Task description —
Output only how many lines below contain "NMOS".

Edit tracking data
○ ○ ○ ○ ○
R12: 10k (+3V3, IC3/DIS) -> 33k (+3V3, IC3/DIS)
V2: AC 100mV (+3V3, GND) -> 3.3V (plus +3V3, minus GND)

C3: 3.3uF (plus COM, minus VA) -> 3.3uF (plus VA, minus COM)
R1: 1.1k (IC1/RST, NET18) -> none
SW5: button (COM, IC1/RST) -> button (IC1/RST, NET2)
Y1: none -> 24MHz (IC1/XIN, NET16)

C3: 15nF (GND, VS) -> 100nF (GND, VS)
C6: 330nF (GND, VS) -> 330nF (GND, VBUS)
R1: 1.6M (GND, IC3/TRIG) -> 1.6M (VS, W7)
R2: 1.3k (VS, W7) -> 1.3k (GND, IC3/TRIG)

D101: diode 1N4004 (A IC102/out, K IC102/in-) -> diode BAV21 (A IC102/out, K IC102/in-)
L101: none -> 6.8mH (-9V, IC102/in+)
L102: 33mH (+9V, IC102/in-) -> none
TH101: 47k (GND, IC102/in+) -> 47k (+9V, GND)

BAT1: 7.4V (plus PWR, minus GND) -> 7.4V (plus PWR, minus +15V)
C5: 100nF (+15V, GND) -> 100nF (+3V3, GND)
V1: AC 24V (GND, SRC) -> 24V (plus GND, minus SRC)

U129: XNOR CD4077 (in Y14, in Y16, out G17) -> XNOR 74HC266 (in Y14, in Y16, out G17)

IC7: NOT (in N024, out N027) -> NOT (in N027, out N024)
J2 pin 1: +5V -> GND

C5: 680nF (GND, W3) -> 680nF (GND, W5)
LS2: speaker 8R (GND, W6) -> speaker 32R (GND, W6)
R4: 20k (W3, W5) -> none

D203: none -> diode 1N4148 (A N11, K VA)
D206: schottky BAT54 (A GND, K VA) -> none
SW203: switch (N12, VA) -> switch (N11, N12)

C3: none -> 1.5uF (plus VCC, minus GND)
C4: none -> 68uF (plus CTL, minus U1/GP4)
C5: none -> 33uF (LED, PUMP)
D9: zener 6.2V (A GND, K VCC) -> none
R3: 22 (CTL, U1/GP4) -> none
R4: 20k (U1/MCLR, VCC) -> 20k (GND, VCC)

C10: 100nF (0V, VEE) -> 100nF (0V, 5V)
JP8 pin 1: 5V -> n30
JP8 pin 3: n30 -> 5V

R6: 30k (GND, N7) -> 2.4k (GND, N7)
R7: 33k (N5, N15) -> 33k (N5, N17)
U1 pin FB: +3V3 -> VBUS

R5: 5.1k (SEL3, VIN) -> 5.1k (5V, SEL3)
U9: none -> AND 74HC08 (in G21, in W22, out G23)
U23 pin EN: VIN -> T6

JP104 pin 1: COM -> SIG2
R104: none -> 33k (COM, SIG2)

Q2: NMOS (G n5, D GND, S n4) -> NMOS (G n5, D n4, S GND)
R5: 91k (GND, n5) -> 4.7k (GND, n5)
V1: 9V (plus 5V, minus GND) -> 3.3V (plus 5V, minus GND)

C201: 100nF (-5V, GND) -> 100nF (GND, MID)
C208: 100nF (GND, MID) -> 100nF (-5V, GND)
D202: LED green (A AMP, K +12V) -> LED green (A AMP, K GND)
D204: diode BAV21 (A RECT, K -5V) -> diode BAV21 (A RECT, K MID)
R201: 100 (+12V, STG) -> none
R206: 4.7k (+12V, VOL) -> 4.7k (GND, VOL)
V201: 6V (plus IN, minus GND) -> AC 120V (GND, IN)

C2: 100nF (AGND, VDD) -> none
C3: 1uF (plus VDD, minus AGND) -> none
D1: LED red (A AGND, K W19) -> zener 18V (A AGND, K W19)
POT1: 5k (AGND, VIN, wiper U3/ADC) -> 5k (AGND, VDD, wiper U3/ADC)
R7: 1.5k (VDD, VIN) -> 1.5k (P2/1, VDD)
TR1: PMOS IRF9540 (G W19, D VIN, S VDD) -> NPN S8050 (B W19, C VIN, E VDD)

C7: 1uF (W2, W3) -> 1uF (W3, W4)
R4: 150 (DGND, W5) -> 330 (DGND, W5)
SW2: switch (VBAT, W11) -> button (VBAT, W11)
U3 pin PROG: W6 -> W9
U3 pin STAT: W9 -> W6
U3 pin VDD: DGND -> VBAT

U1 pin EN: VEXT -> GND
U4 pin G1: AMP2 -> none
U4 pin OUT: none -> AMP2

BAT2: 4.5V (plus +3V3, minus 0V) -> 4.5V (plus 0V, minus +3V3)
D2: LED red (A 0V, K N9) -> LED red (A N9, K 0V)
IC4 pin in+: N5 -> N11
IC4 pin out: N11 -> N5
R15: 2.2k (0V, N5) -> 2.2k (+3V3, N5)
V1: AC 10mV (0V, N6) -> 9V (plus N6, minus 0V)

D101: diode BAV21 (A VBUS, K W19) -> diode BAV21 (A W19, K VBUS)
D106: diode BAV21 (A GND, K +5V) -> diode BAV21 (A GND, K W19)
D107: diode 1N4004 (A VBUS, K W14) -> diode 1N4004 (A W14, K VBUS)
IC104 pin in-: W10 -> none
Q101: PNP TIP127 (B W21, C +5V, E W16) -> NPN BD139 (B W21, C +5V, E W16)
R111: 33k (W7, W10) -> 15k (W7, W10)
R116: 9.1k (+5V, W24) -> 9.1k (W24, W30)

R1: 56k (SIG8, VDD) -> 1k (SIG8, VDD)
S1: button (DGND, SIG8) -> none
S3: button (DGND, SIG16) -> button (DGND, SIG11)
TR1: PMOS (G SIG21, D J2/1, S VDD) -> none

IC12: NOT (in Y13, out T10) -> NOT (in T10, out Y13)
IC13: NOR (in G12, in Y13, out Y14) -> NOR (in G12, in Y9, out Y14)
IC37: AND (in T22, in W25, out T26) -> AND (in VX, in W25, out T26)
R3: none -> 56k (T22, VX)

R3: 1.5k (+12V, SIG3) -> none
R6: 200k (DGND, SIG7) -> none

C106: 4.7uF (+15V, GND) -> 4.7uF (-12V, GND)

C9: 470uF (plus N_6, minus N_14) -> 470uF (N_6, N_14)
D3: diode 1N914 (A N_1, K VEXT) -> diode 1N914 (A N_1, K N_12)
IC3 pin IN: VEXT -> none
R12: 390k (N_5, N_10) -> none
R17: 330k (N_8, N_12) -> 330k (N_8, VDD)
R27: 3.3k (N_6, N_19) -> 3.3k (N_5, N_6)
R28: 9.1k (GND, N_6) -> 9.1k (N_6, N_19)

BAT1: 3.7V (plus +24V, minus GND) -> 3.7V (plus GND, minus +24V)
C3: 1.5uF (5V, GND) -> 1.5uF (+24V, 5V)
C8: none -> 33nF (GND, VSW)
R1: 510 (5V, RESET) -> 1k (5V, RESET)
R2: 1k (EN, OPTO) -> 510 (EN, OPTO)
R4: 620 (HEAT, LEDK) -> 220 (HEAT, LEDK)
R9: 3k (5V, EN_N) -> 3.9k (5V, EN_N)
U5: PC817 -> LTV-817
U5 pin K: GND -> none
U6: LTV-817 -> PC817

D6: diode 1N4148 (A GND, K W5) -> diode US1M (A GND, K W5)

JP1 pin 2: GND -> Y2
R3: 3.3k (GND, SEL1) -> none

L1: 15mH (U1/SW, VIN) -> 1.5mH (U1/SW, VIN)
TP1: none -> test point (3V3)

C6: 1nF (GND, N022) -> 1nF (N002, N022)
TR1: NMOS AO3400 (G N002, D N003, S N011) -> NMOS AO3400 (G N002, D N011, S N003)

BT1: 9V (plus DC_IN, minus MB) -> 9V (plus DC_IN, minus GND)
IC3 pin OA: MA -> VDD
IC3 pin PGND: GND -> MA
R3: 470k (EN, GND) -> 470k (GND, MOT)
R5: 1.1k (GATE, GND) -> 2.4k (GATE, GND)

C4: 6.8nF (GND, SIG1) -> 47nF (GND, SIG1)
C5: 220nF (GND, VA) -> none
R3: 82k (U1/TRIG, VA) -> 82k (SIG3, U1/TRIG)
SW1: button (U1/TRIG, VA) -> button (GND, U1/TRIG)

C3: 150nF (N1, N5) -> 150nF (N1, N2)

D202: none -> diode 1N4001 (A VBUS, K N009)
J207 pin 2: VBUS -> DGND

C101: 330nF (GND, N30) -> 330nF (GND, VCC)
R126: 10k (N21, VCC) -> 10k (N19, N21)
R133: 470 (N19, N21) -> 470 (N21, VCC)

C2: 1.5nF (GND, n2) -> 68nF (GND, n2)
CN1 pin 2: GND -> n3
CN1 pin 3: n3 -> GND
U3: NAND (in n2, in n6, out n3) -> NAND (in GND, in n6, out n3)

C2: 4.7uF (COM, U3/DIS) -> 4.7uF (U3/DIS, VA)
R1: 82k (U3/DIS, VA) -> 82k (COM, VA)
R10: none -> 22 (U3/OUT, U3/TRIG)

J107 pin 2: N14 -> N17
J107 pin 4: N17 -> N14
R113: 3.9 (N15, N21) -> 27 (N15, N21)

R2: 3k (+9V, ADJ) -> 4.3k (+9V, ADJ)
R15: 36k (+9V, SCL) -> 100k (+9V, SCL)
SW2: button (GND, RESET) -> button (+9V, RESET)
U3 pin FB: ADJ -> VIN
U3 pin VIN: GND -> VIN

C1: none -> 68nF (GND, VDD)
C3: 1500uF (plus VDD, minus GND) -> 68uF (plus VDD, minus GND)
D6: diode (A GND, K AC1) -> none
○ ○ ○ ○ ○
Finished exercise —
2